#### ACTIVITY:
Find how many lines below mention "mushroom". Nothing but the number is needed.

#### RECORD EXTRACTS:
==============================

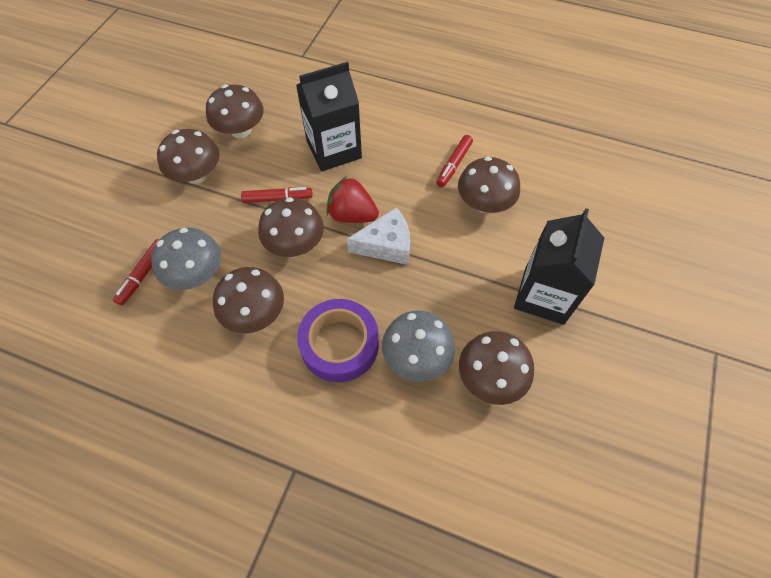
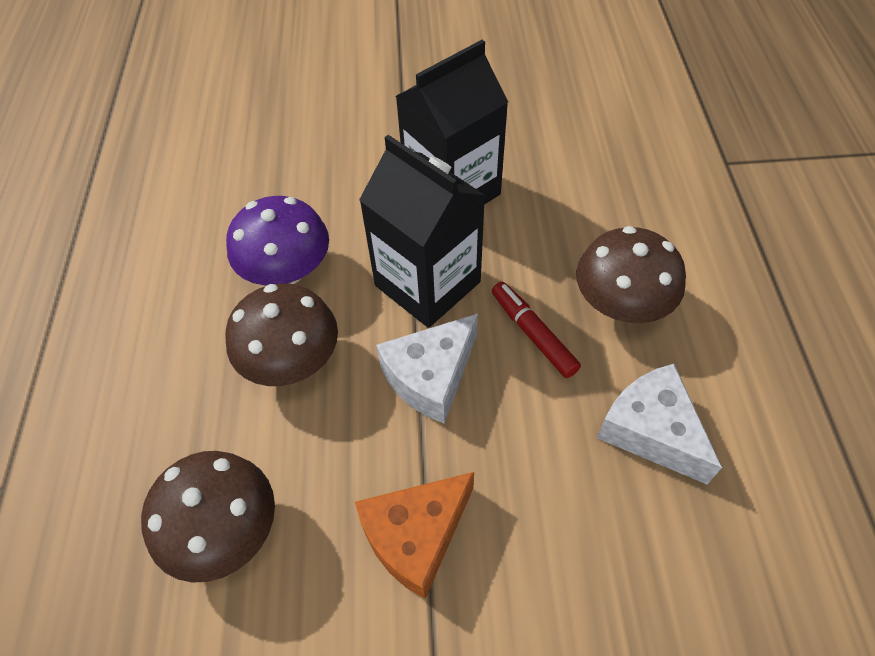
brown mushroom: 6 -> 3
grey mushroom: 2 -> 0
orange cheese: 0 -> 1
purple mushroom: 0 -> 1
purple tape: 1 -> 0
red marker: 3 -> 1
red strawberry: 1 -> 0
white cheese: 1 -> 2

==============================

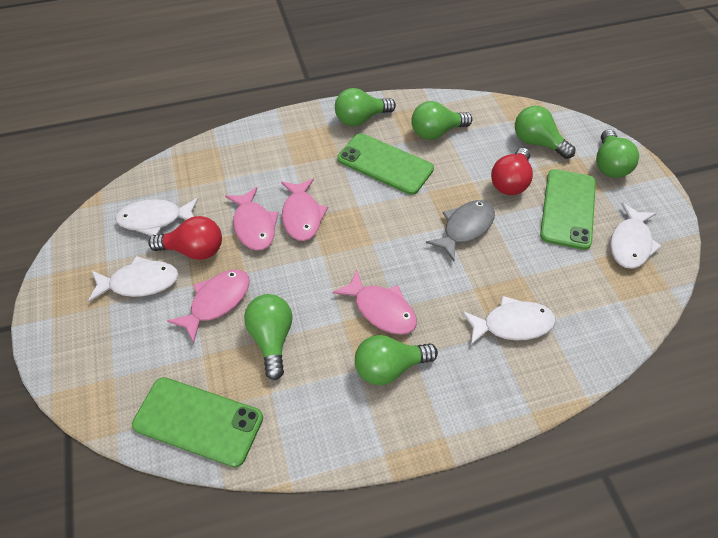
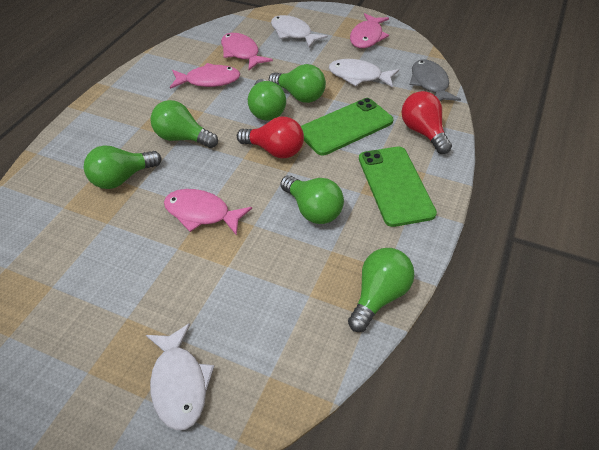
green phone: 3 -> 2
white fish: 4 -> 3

==============================

#### OUTPUT:
3